### What you are asked to do
Transcribe, word for word and without additions, each line below from the one containing "missing: present in" through the one containing "relocated: bell in", both ends included.

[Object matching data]
---

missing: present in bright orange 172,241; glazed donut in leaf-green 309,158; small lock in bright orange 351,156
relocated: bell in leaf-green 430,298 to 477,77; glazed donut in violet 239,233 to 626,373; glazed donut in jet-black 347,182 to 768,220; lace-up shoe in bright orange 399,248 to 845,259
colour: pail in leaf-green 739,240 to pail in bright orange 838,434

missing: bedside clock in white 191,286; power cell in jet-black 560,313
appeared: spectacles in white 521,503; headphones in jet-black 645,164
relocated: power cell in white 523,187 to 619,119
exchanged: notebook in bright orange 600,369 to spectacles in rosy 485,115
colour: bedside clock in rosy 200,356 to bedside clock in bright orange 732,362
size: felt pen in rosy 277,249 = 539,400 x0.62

---

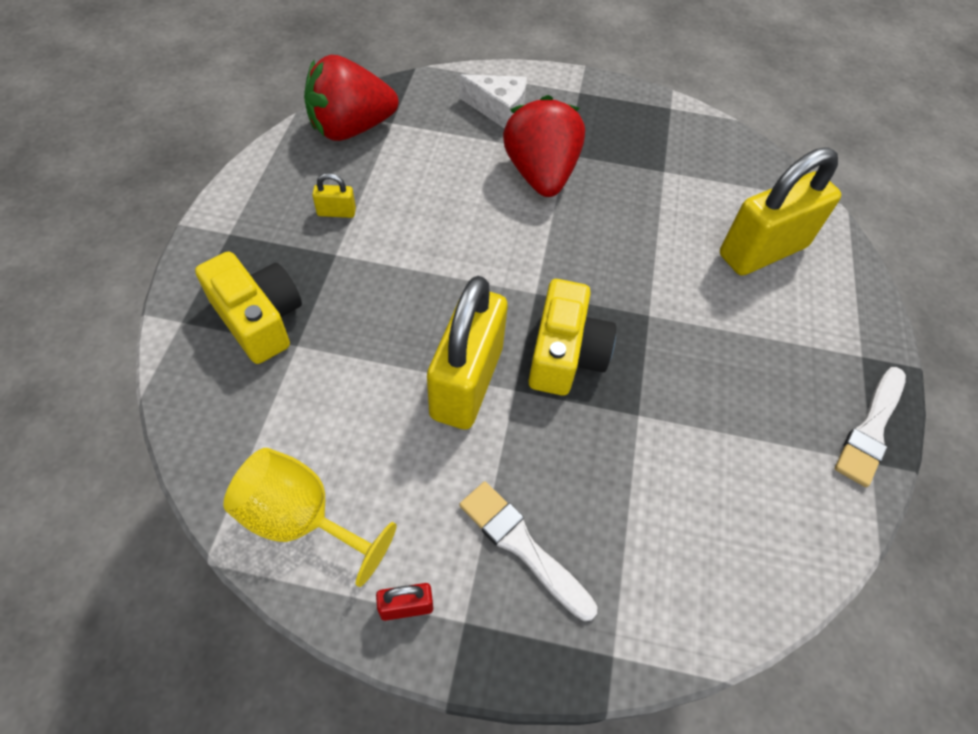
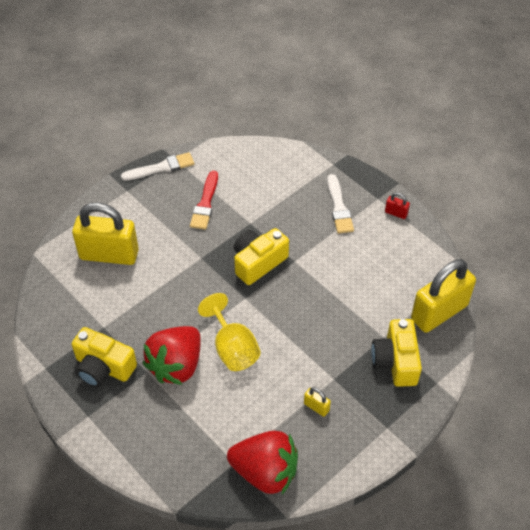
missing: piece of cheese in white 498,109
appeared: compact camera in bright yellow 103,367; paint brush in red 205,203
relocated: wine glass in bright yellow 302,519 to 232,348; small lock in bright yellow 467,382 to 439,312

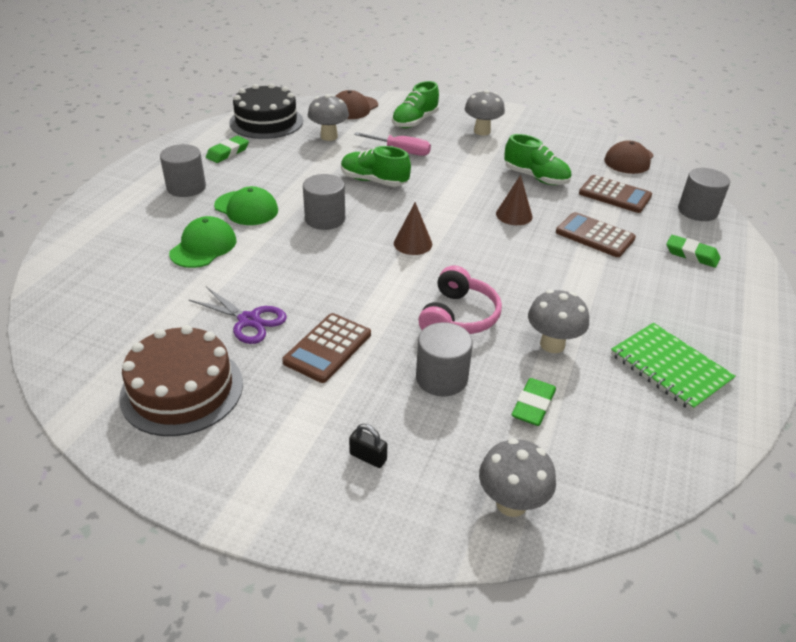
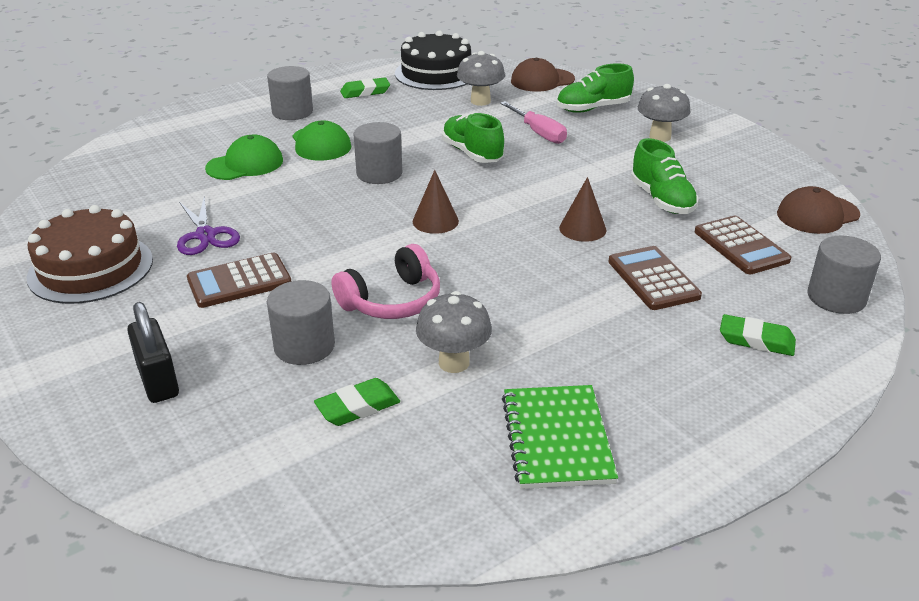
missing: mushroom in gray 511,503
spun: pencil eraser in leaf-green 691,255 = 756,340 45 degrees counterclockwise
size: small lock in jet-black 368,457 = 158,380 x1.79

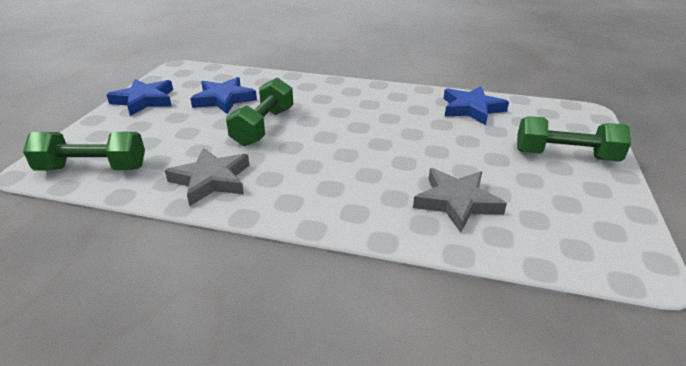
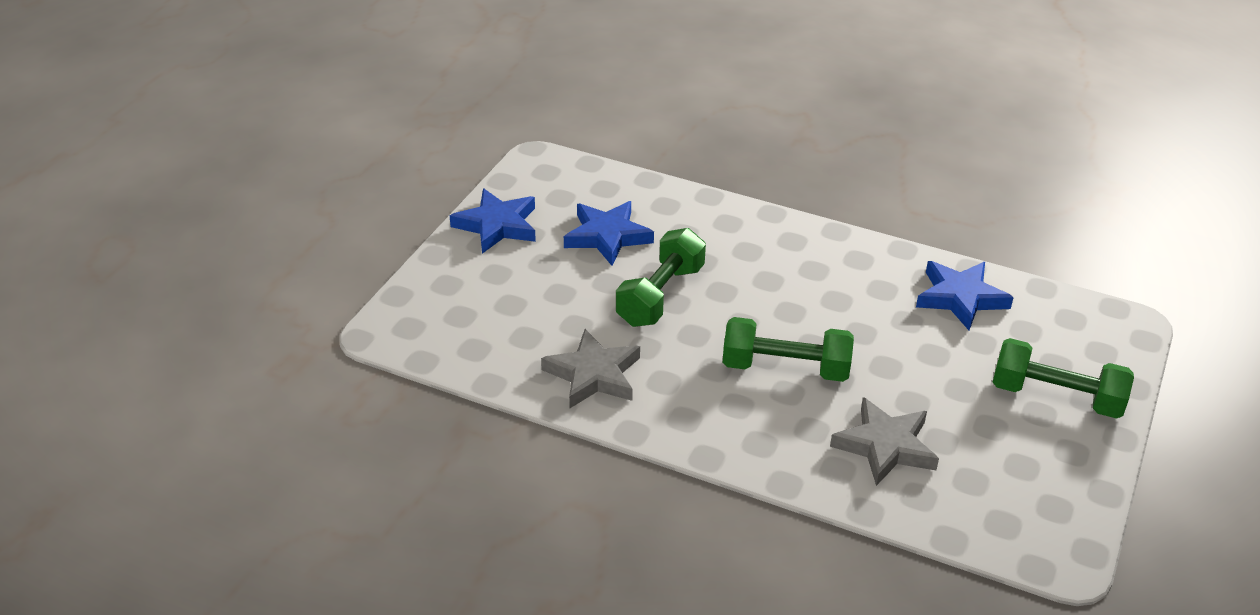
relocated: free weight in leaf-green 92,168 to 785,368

---

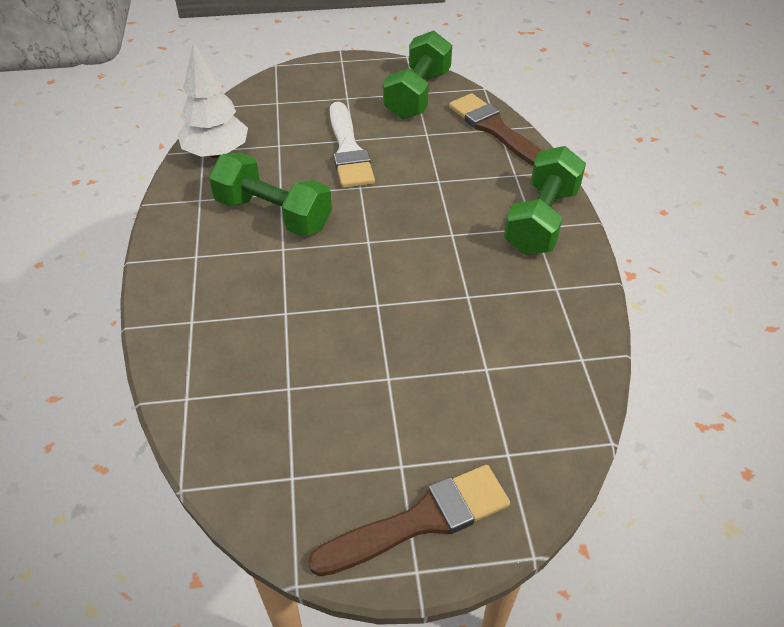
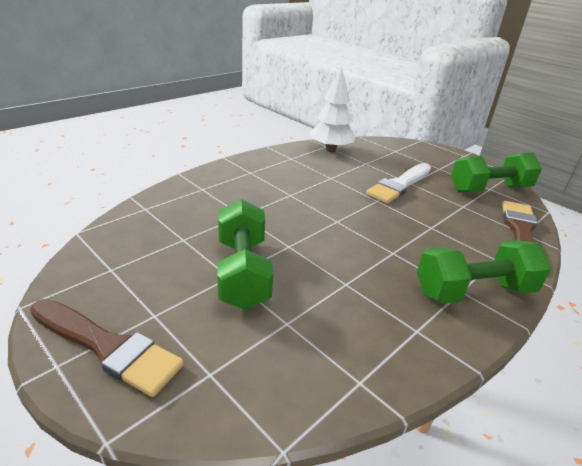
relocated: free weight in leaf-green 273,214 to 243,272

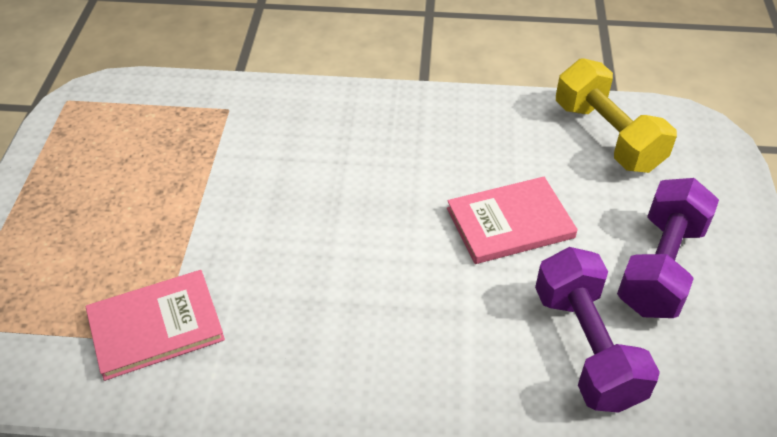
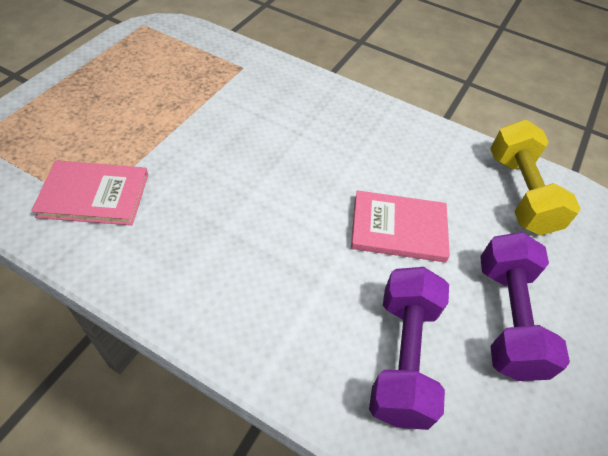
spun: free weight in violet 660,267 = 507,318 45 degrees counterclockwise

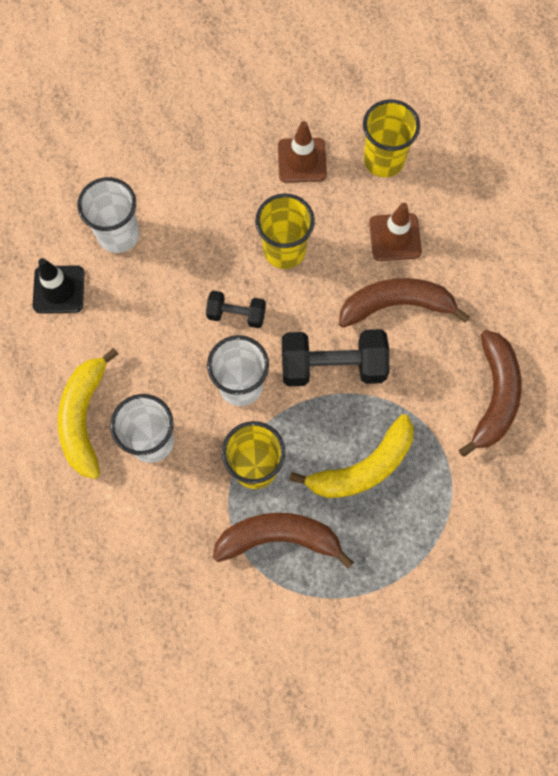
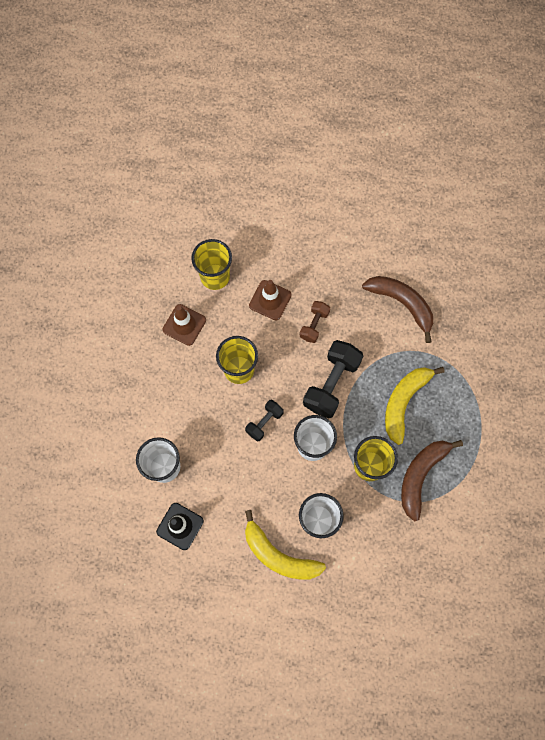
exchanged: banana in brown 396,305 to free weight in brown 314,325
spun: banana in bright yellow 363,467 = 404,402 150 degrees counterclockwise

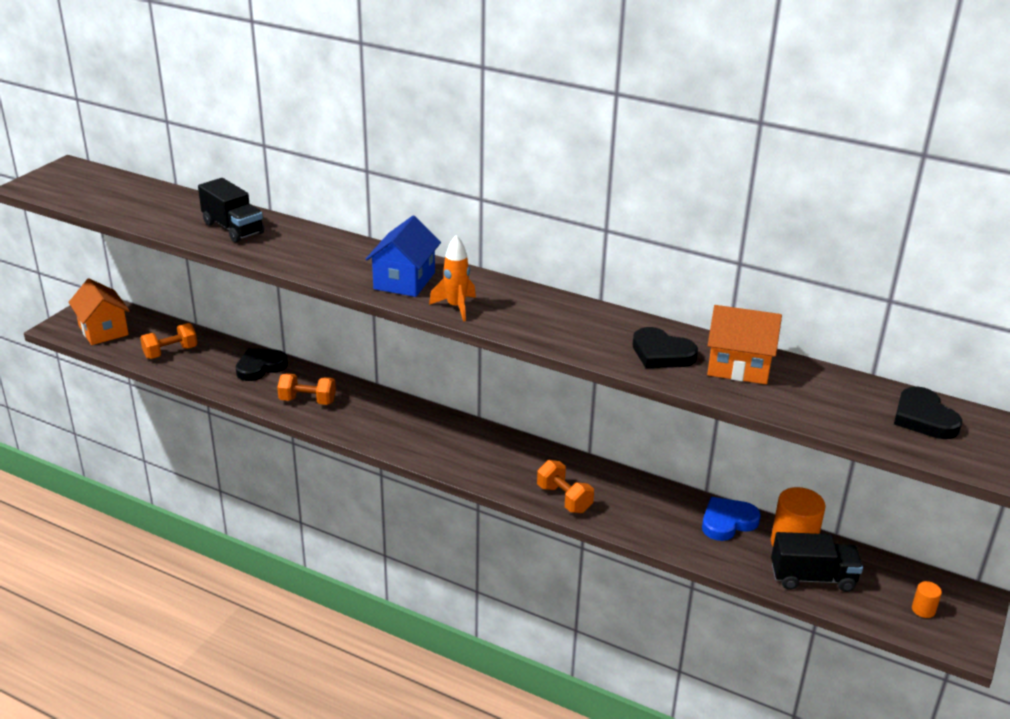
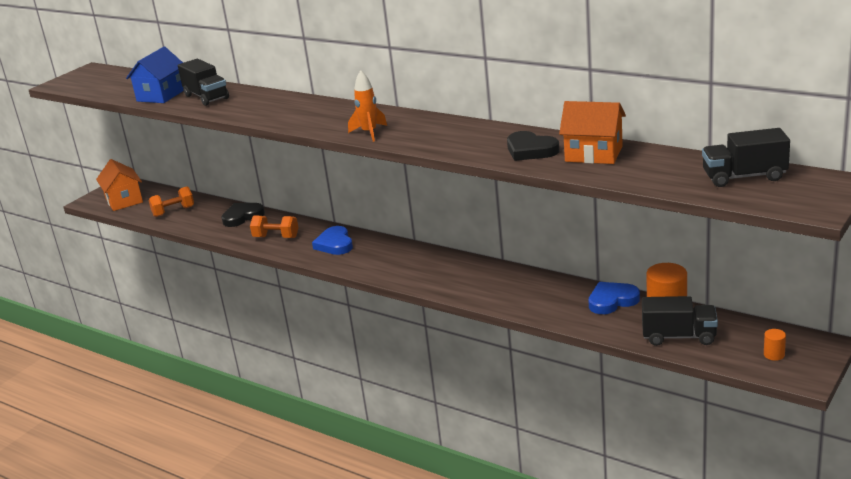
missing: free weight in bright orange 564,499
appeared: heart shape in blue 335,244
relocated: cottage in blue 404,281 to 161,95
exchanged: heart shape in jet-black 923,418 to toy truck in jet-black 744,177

---

### Answer space
missing: present in bright orange 172,241; glazed donut in leaf-green 309,158; small lock in bright orange 351,156
relocated: bell in leaf-green 430,298 to 477,77; glazed donut in violet 239,233 to 626,373; glazed donut in jet-black 347,182 to 768,220; lace-up shoe in bright orange 399,248 to 845,259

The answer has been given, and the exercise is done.